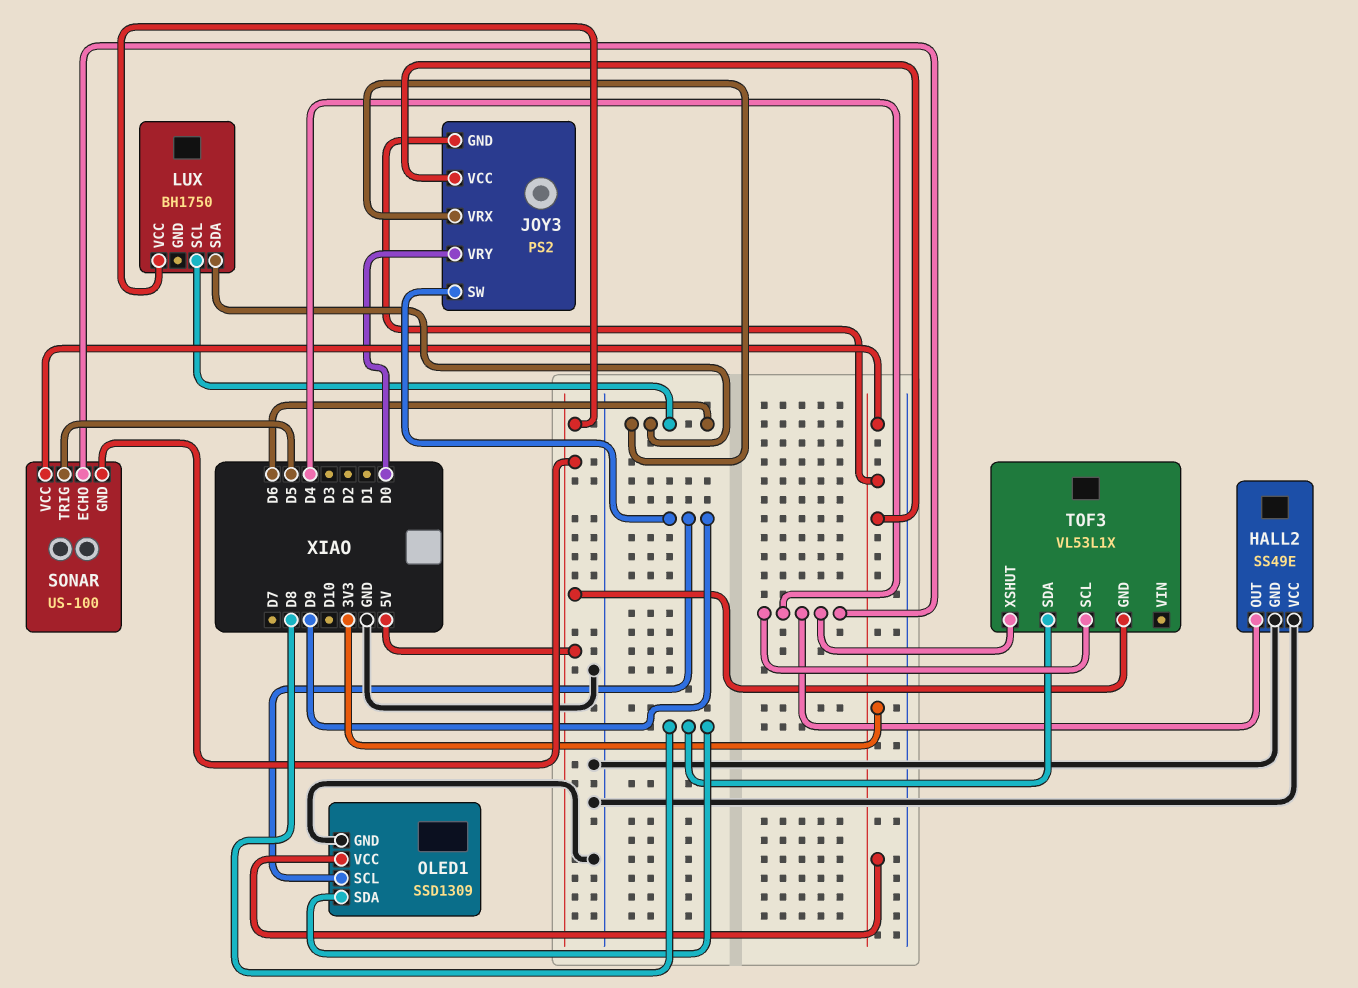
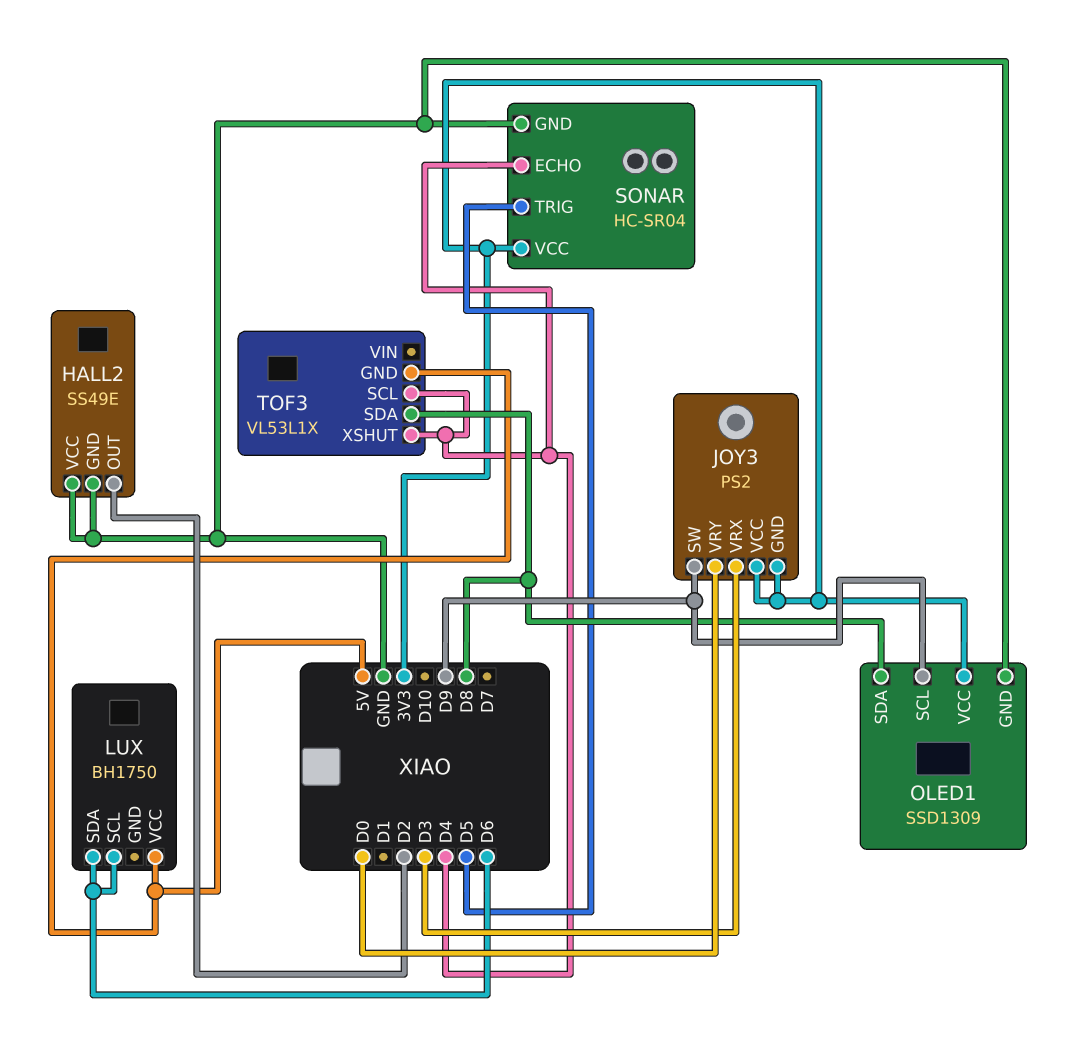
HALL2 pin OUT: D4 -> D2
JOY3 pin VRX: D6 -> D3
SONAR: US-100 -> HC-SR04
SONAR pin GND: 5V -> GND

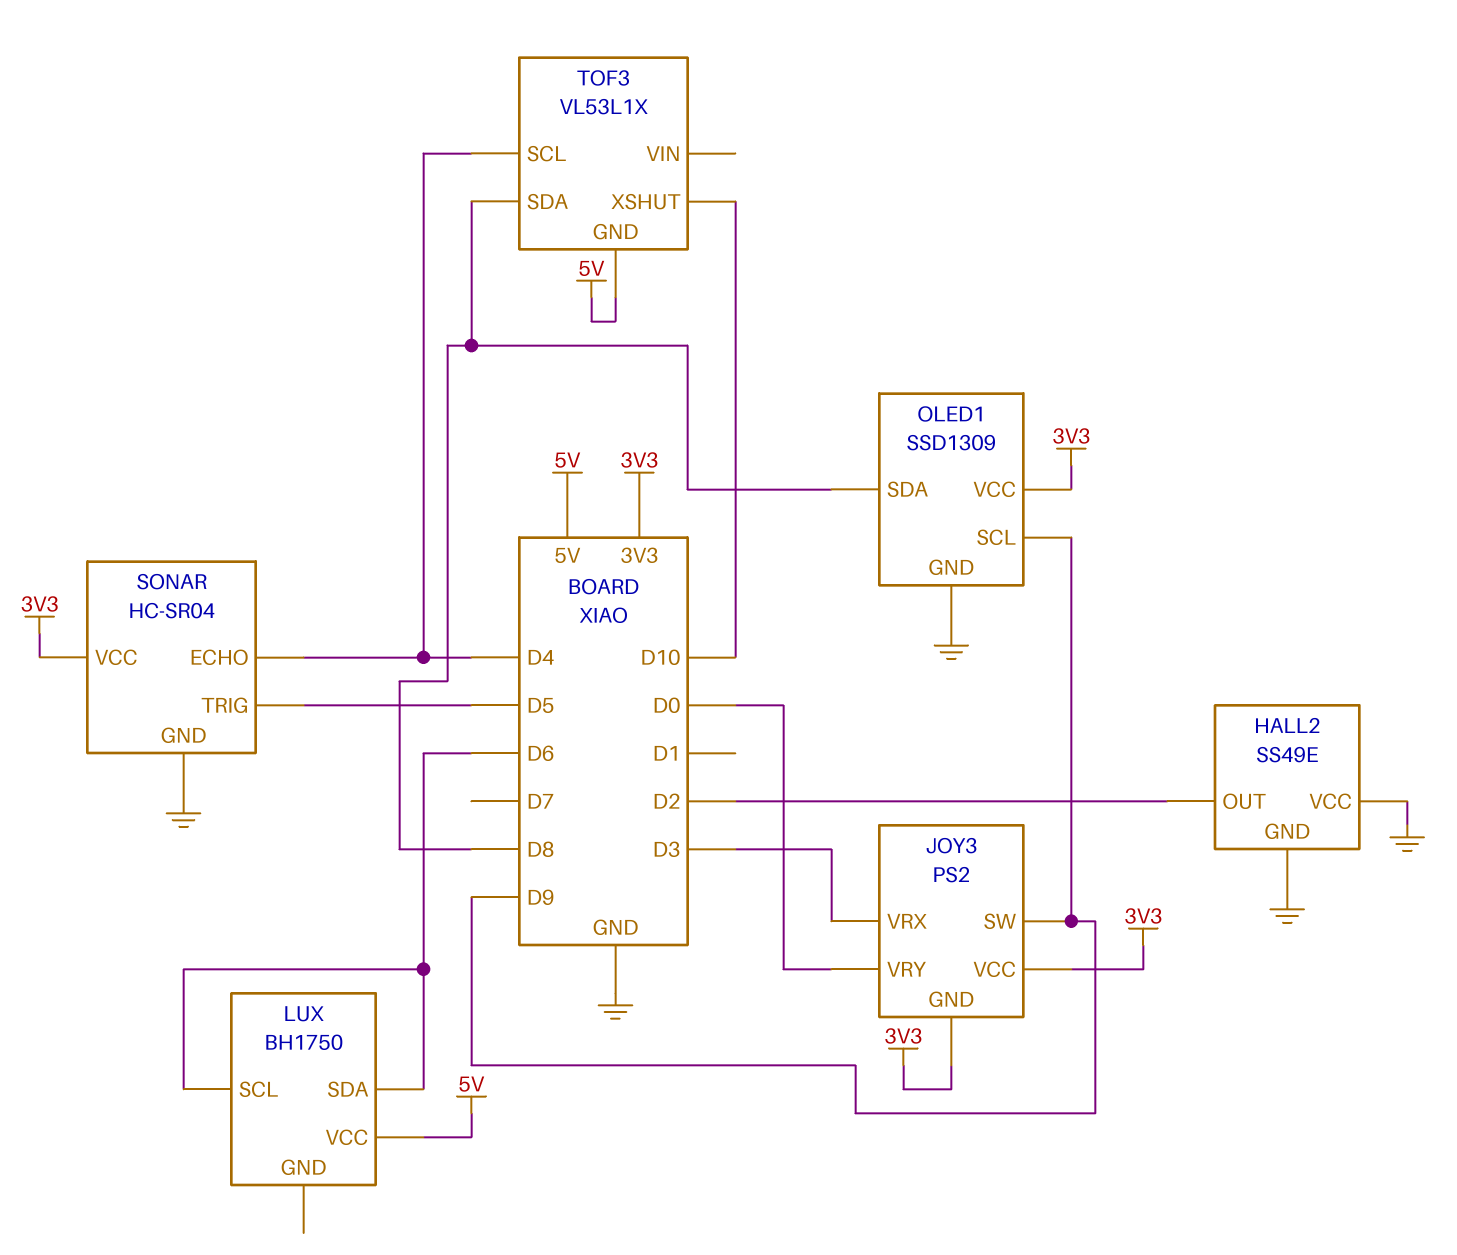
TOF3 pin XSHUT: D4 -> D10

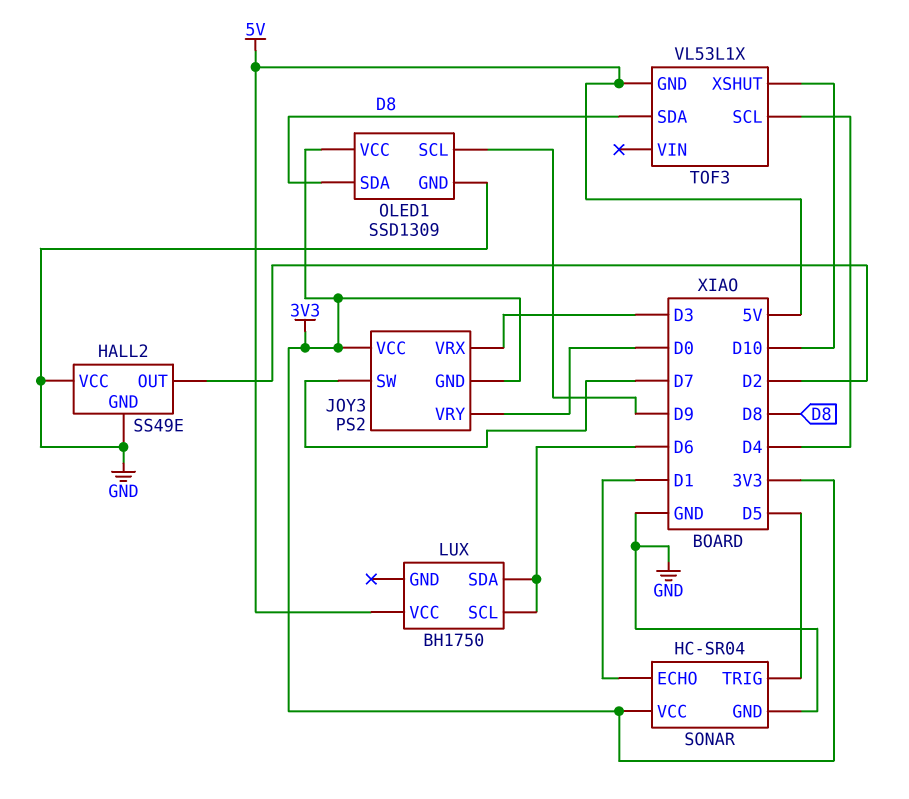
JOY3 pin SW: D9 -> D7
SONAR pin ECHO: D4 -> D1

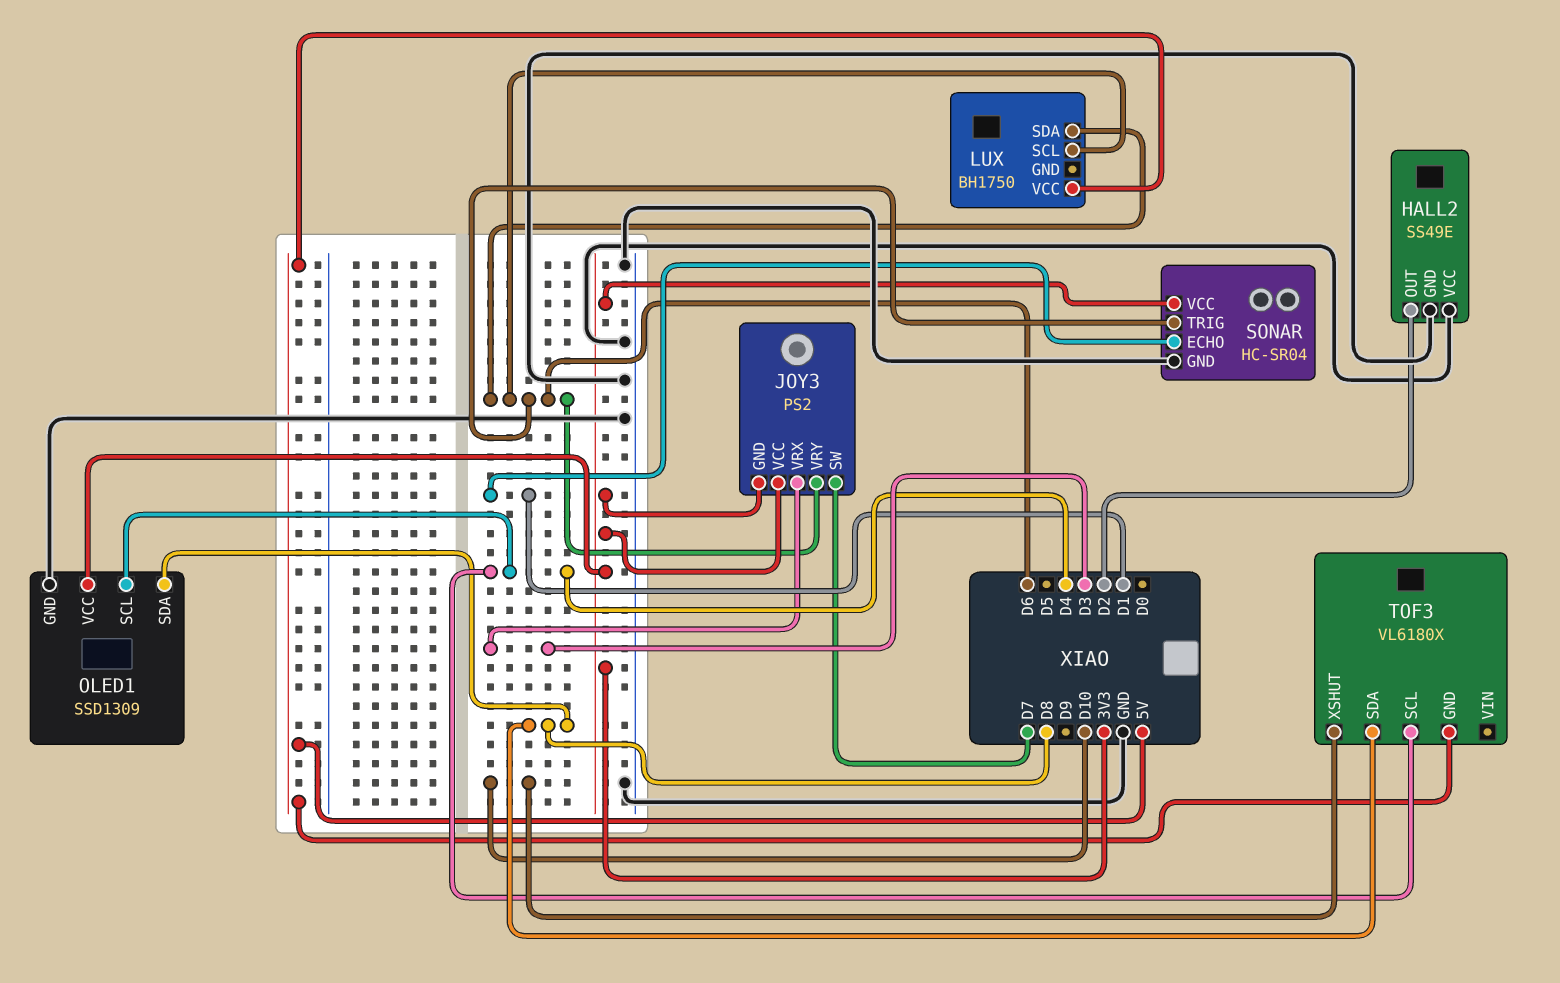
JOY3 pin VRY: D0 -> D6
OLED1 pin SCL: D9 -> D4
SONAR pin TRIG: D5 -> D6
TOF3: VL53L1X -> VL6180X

◆ ◆ ◆ ◆ ◆

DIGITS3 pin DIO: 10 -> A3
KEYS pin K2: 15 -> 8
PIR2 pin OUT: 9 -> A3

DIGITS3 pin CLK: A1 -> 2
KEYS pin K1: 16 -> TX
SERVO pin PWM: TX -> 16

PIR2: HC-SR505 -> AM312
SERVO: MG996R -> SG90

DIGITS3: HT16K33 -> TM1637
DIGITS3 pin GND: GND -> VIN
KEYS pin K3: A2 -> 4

◆ ◆ ◆ ◆ ◆

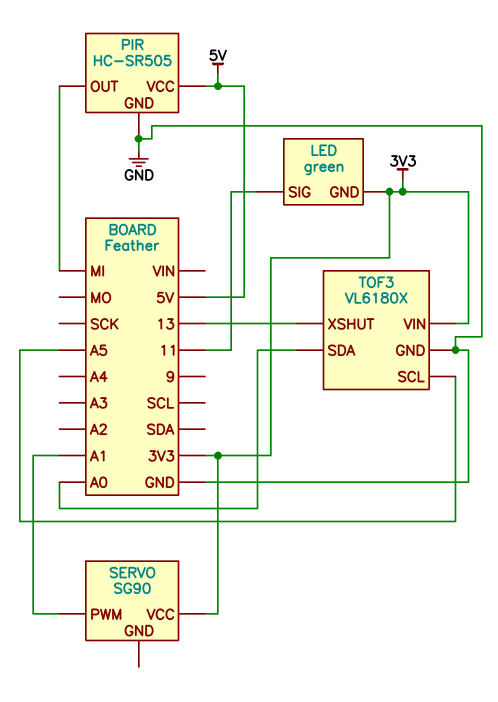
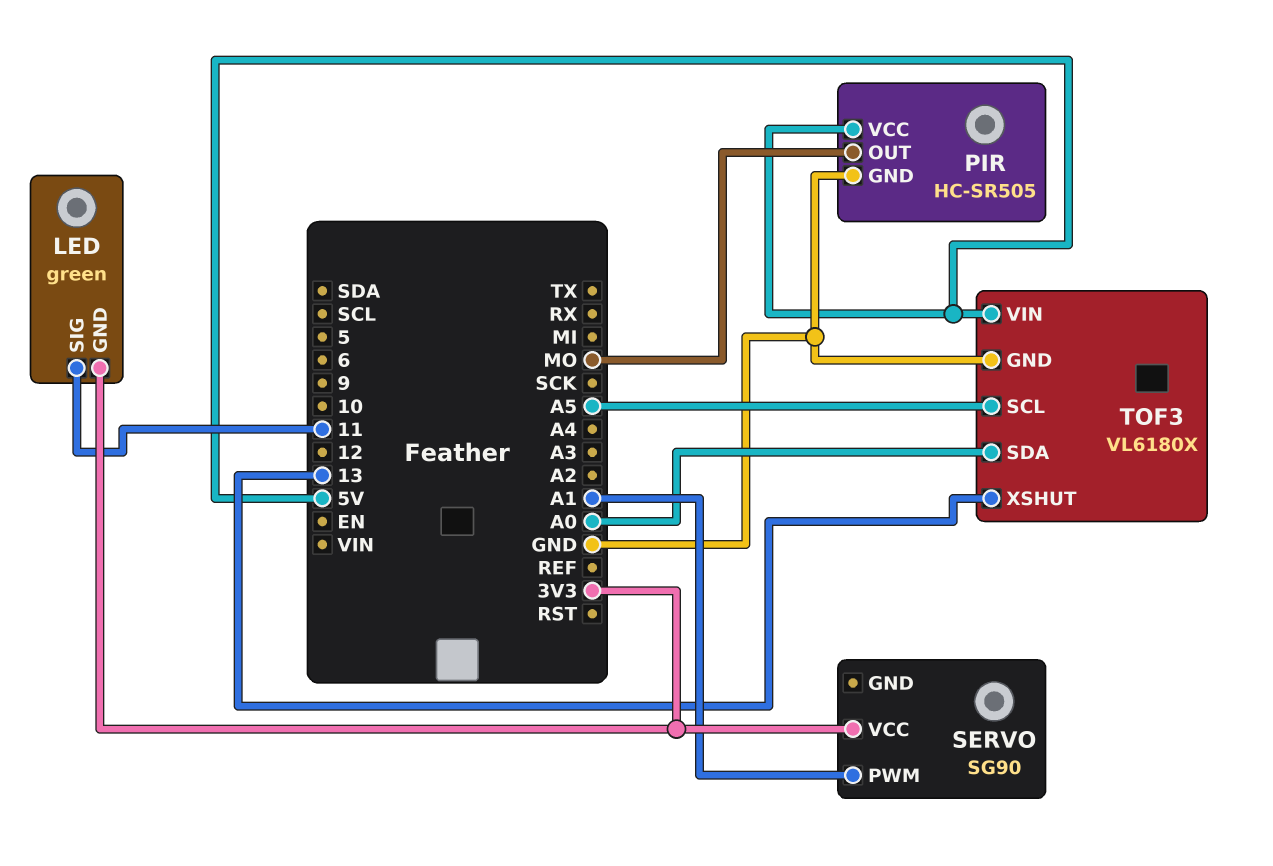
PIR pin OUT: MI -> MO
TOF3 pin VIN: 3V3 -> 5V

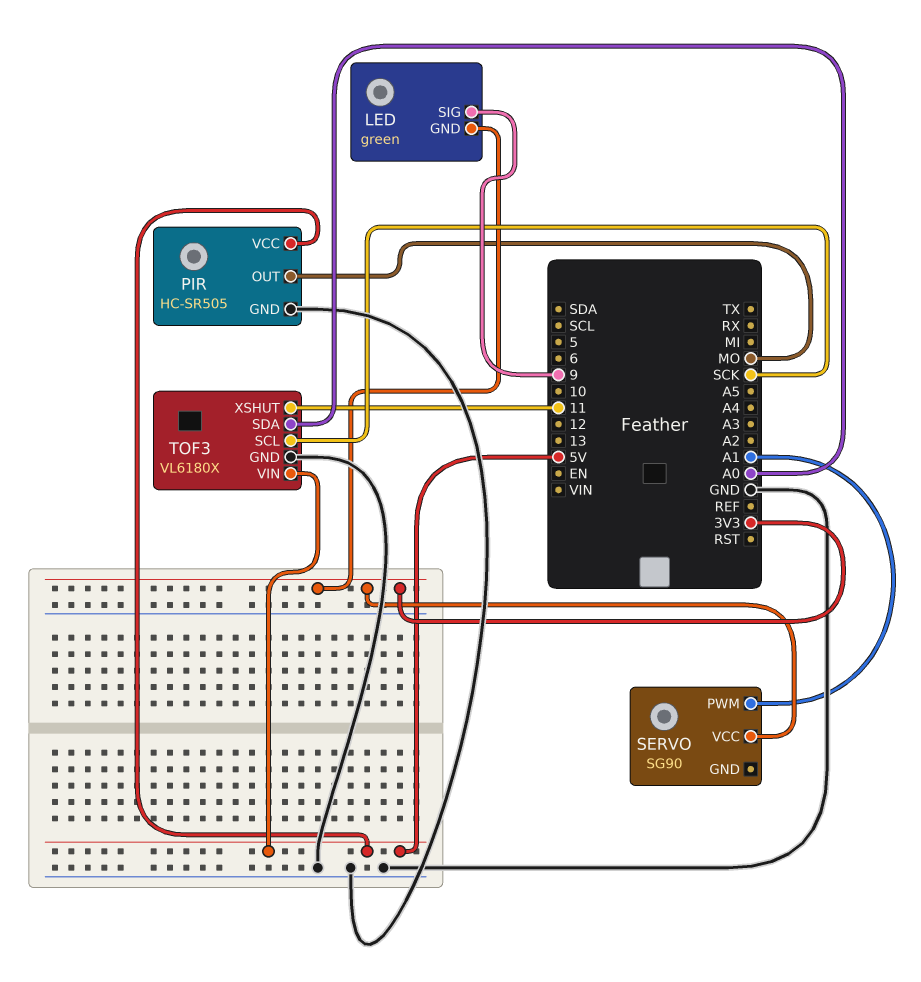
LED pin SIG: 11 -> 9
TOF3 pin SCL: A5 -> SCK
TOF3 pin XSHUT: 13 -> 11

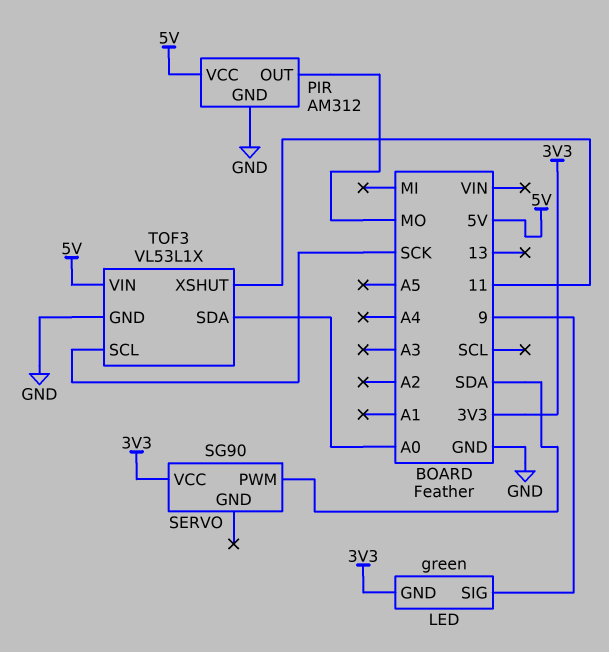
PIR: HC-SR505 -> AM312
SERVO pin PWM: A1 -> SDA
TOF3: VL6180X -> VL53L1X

◆ ◆ ◆ ◆ ◆

Lines with "XSHUT": find them in the data and copy each one.

TOF3 pin XSHUT: D4 -> D10
TOF3 pin XSHUT: 13 -> 11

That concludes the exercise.